> _AVAILABLE RECORDS_:
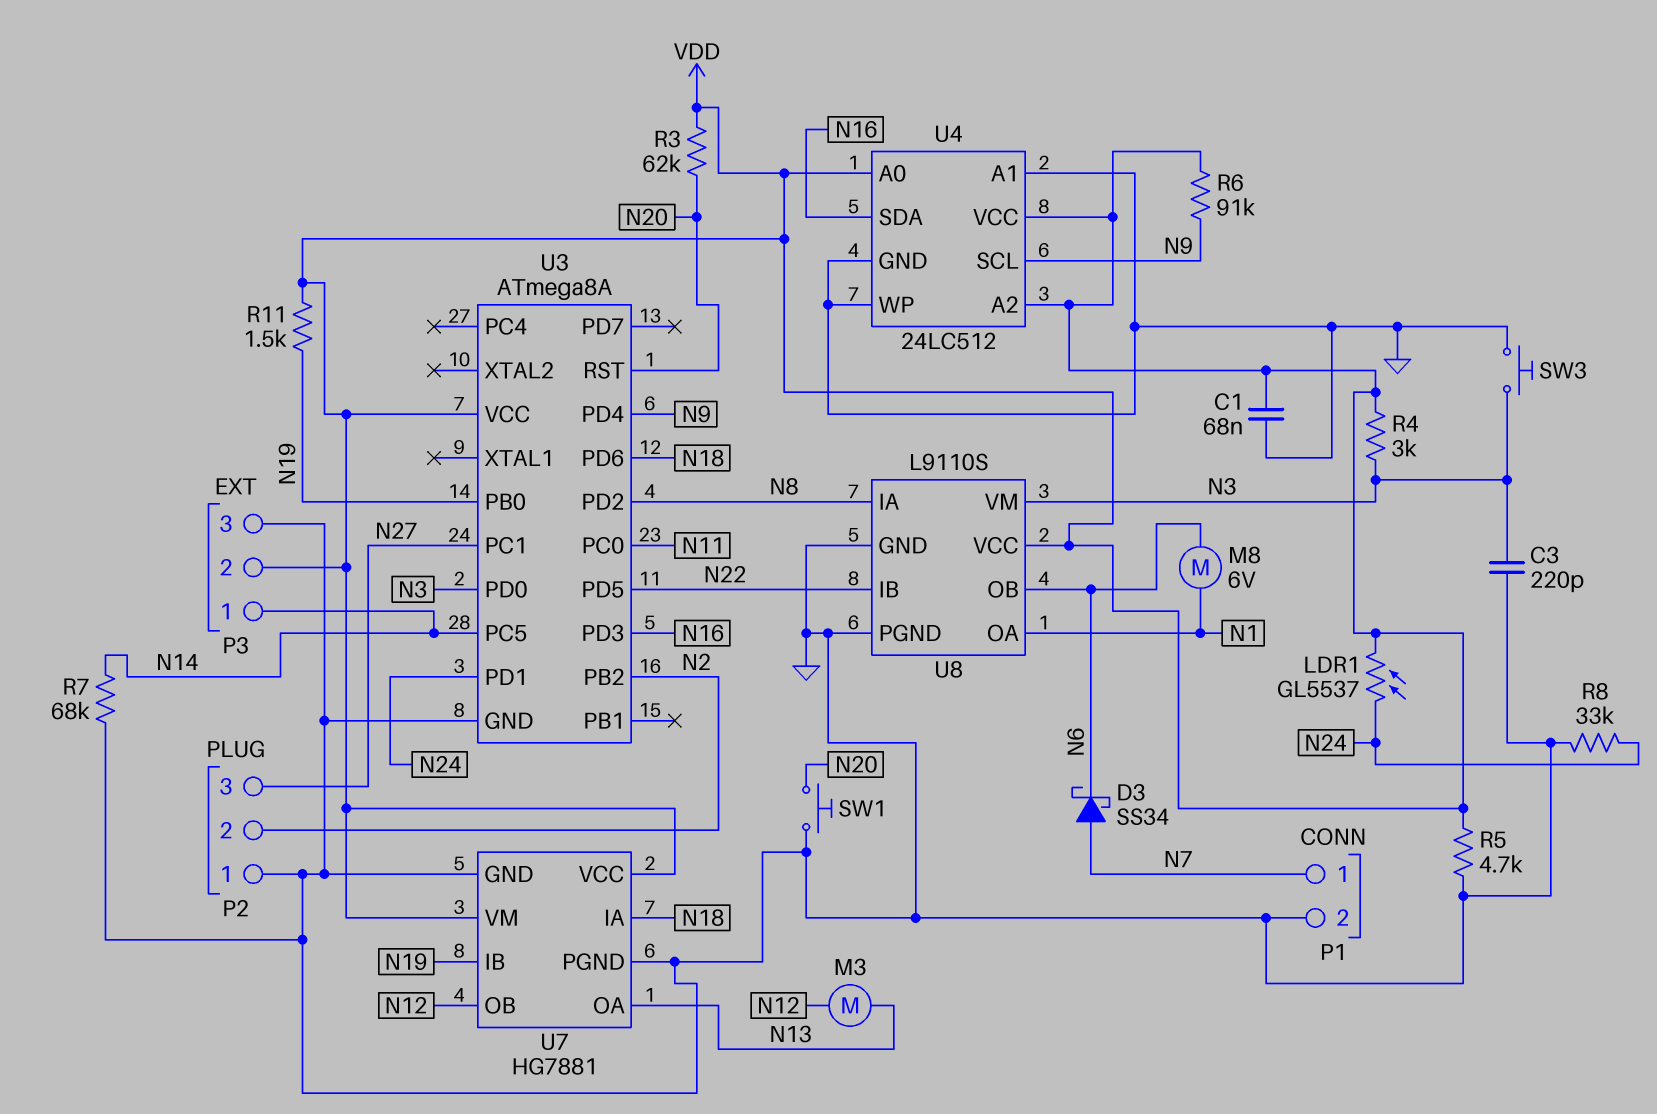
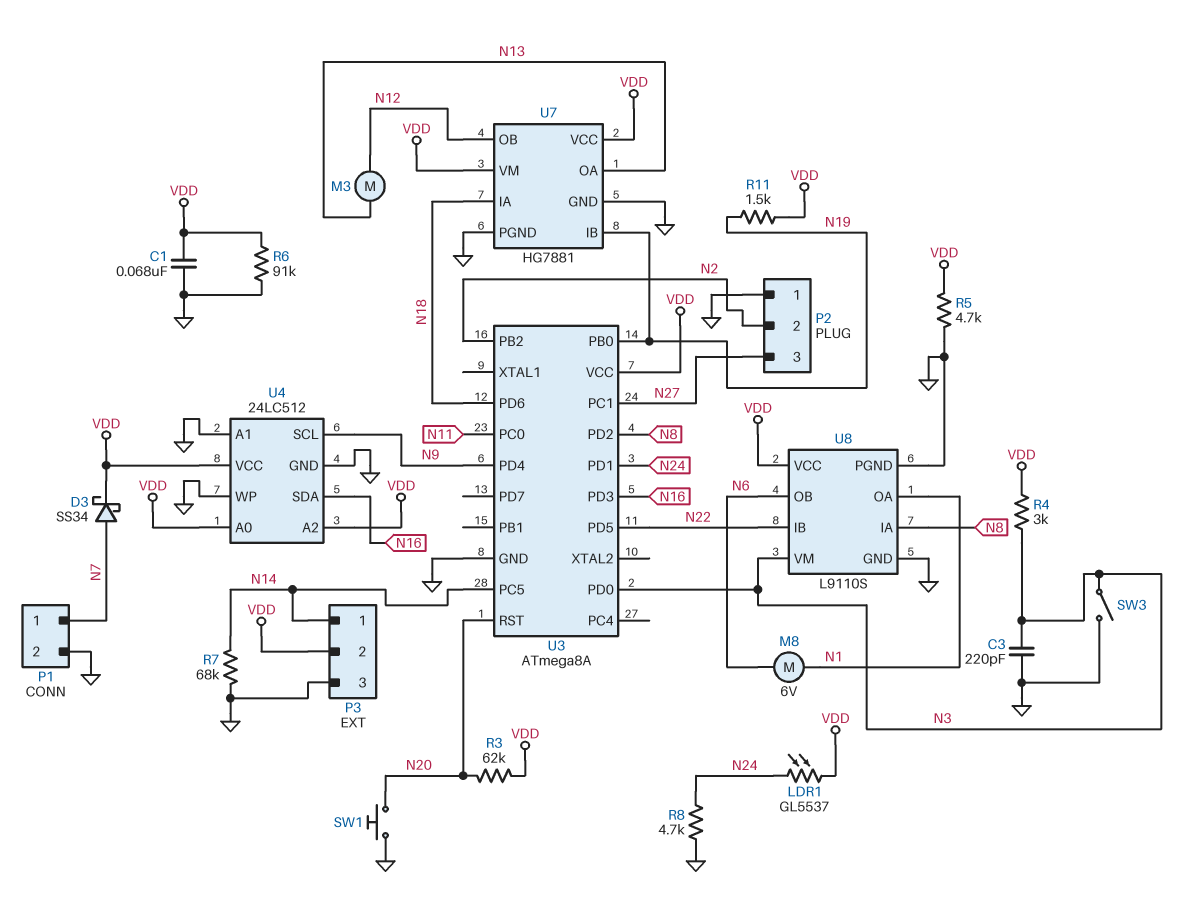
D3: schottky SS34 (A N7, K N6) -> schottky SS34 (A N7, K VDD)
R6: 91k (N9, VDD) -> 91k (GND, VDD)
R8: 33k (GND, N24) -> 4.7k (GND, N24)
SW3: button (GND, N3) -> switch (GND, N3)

---

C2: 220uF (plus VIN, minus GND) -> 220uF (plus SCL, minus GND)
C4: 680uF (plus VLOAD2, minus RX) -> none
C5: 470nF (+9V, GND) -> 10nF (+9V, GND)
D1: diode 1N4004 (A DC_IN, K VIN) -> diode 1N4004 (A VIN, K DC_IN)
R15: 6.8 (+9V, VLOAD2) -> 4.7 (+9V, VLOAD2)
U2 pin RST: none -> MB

> _TASK STATEMENT_: Transcribe the records above exactly, beginning at the line that contains "C4: 680uF (plus VLOAD2, minus RX) -> none" and ending with the line that contains "U2 pin RST: none -> MB", both included, and nothing else.

> _YOUR SOLUTION_:
C4: 680uF (plus VLOAD2, minus RX) -> none
C5: 470nF (+9V, GND) -> 10nF (+9V, GND)
D1: diode 1N4004 (A DC_IN, K VIN) -> diode 1N4004 (A VIN, K DC_IN)
R15: 6.8 (+9V, VLOAD2) -> 4.7 (+9V, VLOAD2)
U2 pin RST: none -> MB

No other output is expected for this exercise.